*** Information provided ***

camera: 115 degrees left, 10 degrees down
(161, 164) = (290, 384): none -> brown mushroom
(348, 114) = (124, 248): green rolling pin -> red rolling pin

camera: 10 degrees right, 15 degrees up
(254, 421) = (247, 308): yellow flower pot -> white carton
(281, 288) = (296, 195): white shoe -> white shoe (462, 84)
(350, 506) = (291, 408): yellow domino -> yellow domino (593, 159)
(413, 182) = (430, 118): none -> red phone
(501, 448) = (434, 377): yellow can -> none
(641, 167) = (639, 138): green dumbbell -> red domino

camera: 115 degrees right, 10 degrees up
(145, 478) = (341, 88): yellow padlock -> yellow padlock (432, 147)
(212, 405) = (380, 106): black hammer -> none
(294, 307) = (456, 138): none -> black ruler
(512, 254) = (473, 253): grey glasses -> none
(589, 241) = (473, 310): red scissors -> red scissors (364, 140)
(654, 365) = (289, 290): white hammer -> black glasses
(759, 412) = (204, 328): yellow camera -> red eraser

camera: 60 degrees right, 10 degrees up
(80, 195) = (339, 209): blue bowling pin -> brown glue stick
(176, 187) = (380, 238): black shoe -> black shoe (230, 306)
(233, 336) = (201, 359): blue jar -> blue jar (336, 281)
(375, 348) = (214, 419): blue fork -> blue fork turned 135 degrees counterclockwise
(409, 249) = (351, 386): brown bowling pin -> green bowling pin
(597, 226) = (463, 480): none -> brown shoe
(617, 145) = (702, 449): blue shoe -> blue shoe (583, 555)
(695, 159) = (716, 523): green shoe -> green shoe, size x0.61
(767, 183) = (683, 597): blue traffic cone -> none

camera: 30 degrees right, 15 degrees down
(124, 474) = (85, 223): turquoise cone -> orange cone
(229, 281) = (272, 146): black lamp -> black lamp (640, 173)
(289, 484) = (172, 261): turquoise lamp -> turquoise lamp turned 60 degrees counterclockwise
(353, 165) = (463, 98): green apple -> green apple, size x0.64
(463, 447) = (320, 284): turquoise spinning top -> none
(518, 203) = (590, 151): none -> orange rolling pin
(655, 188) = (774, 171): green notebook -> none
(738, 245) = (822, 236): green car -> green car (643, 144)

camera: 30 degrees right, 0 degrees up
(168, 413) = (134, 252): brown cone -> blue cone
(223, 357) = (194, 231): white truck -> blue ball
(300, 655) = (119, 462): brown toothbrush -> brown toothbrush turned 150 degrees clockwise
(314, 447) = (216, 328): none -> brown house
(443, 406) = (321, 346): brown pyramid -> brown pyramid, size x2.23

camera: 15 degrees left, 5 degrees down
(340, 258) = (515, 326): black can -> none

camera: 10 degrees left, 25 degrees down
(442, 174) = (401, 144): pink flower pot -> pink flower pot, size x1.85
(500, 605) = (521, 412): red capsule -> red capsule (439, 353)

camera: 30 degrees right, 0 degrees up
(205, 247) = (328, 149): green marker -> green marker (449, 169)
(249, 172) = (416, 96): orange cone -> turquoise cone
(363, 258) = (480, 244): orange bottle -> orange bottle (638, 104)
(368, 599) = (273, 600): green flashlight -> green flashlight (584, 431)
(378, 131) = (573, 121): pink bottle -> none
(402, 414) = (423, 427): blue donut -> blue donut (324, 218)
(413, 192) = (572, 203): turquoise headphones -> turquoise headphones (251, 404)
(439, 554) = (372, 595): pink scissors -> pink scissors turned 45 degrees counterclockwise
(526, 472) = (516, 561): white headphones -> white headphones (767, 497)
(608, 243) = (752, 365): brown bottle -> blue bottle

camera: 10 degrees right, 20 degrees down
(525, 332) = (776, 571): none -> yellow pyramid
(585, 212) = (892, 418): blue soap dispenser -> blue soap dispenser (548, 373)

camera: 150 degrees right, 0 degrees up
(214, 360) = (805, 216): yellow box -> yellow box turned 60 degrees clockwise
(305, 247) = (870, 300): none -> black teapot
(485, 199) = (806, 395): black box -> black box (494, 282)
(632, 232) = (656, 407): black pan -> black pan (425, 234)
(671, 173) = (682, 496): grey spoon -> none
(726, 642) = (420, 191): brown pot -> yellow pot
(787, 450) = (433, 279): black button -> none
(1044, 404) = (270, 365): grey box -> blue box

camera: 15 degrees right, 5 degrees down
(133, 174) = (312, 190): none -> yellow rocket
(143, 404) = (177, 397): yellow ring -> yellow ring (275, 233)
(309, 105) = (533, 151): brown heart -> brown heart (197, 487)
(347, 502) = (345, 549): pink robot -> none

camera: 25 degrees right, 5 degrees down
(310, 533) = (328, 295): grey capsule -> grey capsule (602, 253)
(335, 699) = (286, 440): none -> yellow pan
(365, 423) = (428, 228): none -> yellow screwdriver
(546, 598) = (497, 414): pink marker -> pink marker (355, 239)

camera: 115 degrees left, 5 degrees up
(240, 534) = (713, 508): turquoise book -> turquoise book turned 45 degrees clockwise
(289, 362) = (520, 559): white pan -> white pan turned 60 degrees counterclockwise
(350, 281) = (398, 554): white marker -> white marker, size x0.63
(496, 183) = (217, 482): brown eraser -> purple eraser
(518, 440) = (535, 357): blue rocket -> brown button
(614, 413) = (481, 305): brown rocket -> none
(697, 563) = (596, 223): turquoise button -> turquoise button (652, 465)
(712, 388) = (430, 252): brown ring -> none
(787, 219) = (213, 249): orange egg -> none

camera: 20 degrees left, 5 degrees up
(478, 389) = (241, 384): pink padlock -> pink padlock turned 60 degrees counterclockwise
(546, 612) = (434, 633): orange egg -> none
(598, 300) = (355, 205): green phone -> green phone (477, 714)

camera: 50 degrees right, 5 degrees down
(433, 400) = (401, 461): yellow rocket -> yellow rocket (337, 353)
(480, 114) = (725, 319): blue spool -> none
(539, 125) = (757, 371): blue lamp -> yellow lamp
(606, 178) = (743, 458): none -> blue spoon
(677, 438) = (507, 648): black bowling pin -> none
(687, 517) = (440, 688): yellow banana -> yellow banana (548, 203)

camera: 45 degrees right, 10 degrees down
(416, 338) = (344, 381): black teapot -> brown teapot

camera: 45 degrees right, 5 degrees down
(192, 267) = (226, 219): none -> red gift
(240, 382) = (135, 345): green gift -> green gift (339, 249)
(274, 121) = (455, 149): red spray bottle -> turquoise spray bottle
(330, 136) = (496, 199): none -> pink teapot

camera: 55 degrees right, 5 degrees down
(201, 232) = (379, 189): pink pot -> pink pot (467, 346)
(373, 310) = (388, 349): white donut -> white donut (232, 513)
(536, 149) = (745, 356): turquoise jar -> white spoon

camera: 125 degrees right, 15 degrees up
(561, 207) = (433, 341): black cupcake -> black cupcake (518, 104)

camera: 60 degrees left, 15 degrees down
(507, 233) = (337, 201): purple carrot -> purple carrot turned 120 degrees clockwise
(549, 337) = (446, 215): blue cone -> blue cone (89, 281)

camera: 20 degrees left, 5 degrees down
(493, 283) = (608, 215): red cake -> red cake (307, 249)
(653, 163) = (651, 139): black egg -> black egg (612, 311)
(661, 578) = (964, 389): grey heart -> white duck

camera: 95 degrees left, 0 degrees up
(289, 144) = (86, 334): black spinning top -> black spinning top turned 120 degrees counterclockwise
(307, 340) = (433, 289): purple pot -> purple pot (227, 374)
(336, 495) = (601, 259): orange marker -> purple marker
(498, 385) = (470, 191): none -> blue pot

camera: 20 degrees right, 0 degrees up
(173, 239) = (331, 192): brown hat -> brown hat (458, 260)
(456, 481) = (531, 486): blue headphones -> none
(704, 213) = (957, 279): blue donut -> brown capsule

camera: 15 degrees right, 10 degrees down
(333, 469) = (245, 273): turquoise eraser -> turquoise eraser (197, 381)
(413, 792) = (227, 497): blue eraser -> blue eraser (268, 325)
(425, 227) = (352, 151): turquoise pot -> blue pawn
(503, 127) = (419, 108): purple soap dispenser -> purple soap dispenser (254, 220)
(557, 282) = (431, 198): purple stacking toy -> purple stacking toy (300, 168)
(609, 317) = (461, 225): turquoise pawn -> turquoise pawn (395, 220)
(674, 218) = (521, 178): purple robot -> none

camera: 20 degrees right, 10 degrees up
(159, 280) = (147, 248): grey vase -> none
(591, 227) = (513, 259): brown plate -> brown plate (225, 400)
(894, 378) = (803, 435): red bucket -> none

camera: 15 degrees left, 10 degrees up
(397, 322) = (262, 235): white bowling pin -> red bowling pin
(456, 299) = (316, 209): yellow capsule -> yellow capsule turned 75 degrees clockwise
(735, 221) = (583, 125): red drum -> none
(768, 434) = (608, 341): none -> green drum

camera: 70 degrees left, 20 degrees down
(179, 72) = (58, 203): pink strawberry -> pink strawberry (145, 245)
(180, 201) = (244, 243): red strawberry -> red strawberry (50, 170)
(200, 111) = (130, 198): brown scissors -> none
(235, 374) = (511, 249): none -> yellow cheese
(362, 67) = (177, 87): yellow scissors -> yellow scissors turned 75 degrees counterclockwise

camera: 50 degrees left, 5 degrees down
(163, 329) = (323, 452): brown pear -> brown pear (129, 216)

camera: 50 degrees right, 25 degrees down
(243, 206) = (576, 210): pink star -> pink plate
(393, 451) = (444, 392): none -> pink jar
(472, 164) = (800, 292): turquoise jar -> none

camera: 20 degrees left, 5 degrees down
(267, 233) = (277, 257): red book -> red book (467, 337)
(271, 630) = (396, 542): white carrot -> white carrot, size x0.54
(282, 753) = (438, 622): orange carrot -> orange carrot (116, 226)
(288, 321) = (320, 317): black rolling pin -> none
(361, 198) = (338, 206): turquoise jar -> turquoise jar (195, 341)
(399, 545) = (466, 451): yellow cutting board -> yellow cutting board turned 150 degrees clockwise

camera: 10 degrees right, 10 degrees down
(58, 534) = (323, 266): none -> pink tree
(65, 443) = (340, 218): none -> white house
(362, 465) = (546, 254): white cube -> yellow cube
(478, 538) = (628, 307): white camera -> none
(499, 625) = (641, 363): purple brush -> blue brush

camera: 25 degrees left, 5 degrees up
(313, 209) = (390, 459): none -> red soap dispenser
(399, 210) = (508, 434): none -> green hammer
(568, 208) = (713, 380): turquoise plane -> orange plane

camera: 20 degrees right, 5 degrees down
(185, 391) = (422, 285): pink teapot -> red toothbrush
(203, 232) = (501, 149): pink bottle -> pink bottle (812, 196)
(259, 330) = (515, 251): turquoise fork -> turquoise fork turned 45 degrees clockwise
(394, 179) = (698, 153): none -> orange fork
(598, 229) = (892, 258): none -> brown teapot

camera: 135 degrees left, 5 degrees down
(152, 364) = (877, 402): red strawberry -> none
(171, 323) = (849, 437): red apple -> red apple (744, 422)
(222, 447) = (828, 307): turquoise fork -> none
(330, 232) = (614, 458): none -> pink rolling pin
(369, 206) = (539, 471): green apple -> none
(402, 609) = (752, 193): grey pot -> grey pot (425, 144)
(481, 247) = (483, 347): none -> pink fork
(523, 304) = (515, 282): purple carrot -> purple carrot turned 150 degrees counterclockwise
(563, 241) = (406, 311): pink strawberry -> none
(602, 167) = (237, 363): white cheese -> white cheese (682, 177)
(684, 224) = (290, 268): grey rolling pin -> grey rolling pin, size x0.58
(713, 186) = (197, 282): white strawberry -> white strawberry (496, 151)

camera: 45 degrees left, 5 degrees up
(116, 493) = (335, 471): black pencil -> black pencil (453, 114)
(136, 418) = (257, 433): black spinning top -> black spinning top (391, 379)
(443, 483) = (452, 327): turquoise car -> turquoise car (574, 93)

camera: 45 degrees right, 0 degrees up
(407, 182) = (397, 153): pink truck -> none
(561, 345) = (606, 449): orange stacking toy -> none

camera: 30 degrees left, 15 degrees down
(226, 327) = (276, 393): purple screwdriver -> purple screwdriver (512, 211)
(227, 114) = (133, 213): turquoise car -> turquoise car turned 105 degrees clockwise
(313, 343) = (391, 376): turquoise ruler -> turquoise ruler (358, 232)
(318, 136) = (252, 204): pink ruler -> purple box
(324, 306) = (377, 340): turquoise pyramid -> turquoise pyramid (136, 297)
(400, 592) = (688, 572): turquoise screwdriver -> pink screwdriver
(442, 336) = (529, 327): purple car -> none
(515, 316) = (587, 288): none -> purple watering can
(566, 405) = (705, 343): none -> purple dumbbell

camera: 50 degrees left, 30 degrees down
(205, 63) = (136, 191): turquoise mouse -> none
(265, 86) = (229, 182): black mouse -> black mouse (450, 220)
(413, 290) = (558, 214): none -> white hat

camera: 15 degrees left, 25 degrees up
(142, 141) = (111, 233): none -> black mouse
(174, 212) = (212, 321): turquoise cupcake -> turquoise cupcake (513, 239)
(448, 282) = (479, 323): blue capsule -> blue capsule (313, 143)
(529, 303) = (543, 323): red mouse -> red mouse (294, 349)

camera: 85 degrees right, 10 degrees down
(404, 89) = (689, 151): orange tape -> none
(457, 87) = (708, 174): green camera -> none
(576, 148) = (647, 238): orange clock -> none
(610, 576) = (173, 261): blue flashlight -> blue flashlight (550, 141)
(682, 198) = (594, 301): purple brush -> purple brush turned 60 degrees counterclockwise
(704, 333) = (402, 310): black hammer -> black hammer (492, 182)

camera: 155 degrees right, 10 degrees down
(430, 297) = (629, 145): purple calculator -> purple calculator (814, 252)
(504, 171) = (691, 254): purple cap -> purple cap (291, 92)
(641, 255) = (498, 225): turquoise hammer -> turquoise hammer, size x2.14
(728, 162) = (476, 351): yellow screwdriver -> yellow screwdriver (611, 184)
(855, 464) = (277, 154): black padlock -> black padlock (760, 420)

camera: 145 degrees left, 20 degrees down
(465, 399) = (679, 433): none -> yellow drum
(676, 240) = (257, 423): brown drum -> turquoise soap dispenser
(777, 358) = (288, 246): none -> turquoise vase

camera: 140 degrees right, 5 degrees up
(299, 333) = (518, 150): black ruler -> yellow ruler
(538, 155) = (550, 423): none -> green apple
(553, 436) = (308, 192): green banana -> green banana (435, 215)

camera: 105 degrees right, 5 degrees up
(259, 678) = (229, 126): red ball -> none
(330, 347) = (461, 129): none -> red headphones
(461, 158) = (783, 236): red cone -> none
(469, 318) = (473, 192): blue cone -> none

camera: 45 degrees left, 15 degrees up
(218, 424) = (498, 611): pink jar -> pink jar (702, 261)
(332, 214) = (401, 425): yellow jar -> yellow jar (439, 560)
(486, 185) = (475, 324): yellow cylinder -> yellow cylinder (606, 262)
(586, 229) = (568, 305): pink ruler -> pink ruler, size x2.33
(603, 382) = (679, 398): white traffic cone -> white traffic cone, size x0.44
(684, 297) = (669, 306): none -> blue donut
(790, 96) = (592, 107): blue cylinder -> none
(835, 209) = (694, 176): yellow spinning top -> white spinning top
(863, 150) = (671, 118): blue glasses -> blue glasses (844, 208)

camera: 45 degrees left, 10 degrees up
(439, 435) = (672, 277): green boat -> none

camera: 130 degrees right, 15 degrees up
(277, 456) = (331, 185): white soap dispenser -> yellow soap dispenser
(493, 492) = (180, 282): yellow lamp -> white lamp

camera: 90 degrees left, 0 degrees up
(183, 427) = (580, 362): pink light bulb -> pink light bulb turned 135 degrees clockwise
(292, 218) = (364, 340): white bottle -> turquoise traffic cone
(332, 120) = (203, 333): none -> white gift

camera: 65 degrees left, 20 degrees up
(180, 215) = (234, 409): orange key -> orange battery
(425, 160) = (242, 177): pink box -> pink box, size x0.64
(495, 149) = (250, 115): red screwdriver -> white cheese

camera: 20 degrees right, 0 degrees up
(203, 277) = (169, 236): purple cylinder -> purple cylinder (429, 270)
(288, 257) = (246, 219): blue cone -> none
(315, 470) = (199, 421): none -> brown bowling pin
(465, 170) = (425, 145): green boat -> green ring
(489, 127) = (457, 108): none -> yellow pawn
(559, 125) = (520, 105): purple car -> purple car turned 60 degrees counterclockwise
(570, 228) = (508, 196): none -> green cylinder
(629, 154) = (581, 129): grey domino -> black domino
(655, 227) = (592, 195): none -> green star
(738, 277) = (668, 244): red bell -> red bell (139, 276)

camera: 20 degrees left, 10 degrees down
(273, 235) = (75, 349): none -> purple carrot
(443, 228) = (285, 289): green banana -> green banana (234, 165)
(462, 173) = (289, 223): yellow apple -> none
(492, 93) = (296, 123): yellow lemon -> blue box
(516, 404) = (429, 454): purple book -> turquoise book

*** End of Information provided ***

_Problem statement_
Looking at the data above, show all lines where the word "drum" occurs.

_Exercise output_
(735, 221) = (583, 125): red drum -> none
(768, 434) = (608, 341): none -> green drum
(465, 399) = (679, 433): none -> yellow drum
(676, 240) = (257, 423): brown drum -> turquoise soap dispenser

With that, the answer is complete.